Throughout the listing below, copy each line containing "toothbrush".

____ Supplied records

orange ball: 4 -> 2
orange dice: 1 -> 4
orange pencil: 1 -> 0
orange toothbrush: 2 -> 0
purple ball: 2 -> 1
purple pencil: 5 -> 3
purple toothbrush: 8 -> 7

________
____ Supplied records

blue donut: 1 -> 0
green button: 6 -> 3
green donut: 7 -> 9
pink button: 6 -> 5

________
____ Supplied records

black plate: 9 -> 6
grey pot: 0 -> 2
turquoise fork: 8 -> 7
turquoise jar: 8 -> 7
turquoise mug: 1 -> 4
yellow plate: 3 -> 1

________

* **Result for this task**
orange toothbrush: 2 -> 0
purple toothbrush: 8 -> 7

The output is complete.